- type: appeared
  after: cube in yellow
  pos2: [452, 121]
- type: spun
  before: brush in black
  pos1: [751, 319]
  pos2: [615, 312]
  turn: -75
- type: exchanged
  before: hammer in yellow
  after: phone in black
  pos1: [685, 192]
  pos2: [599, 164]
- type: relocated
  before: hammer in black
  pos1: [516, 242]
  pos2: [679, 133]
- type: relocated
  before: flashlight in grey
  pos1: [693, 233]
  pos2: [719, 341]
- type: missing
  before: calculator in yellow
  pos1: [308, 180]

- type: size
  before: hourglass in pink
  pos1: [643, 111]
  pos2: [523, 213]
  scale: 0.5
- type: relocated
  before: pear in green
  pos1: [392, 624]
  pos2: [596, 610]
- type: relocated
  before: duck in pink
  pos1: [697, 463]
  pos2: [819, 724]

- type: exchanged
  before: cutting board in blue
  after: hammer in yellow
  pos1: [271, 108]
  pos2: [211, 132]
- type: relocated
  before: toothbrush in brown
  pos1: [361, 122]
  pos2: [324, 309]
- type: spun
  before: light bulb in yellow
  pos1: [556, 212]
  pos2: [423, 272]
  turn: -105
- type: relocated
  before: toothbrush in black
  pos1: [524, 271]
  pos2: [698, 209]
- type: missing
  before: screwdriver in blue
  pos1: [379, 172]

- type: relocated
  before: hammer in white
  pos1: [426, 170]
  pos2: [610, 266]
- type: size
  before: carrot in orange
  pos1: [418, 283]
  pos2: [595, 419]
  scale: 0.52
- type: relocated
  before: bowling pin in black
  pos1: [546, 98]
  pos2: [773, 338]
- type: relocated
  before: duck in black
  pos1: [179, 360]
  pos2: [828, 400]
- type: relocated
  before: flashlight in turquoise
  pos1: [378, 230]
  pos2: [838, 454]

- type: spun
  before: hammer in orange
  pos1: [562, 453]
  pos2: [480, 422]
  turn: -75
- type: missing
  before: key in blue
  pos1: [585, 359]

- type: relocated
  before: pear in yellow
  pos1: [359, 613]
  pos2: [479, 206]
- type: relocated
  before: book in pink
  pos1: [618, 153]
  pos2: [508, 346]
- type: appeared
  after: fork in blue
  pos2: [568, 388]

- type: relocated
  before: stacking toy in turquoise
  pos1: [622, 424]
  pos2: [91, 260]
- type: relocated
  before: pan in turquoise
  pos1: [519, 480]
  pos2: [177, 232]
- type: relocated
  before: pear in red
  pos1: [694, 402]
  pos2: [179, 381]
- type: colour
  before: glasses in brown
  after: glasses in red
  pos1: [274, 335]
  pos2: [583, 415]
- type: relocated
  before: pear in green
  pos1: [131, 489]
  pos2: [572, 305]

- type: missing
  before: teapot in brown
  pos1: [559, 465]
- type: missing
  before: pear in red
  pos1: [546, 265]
■ ■ ■ ■ ■ ■ ■
Directions for this task
Word for word, restate the lines of the listing above starting at the line with "pos2: [599, 164]" and ending at the line with "before: calculator in yellow", and nothing outside them.

Finished exercise
  pos2: [599, 164]
- type: relocated
  before: hammer in black
  pos1: [516, 242]
  pos2: [679, 133]
- type: relocated
  before: flashlight in grey
  pos1: [693, 233]
  pos2: [719, 341]
- type: missing
  before: calculator in yellow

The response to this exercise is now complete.